Task directions: Return each row below that contains the string "basketball", matching case exactly.

Record extracts:

BEGIN

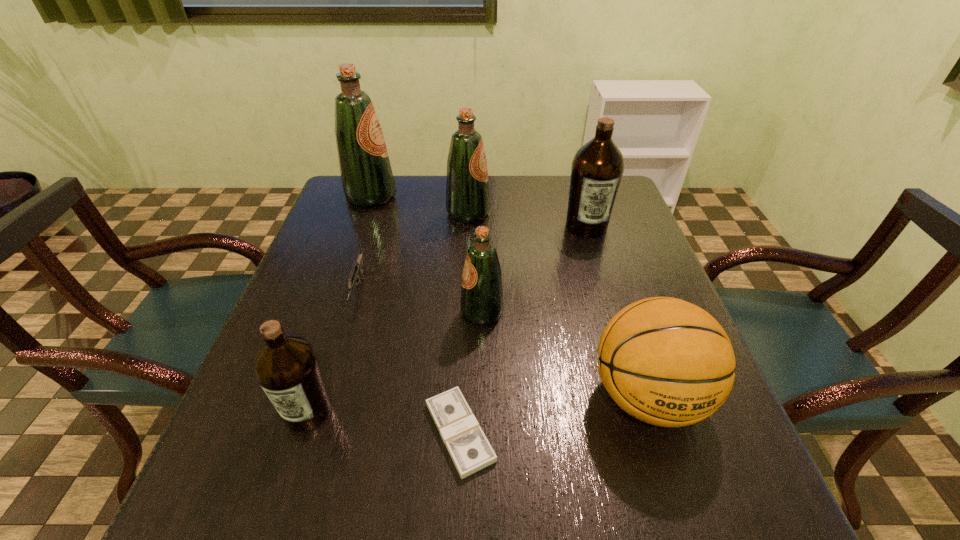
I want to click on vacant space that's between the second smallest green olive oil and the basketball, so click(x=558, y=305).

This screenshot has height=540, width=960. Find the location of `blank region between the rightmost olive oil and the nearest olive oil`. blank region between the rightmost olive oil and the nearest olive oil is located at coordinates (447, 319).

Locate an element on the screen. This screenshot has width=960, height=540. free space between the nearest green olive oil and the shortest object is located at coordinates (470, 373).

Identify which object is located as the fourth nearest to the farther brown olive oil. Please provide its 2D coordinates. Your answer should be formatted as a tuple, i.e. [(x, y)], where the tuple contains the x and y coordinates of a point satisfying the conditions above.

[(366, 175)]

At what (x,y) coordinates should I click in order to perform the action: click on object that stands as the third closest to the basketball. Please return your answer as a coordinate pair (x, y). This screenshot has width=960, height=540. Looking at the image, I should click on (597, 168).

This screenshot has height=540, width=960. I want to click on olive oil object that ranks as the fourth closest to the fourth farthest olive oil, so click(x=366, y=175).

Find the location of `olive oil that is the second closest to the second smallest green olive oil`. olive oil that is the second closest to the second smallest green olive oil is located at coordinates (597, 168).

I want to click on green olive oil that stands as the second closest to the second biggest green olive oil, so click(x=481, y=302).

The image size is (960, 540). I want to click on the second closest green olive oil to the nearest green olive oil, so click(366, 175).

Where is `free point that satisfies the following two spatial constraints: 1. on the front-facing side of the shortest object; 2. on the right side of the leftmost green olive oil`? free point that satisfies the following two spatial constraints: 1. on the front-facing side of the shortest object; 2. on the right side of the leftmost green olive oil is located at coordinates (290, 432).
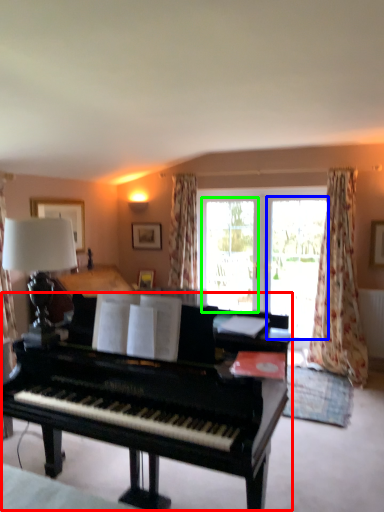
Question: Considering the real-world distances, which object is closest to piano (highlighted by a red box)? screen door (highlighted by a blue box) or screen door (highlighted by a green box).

END

Response to this exercise:
I want to click on vacant space that's between the second smallest green olive oil and the basketball, so click(x=558, y=305).
At what (x,y) coordinates should I click in order to perform the action: click on object that stands as the third closest to the basketball. Please return your answer as a coordinate pair (x, y). This screenshot has width=960, height=540. Looking at the image, I should click on (597, 168).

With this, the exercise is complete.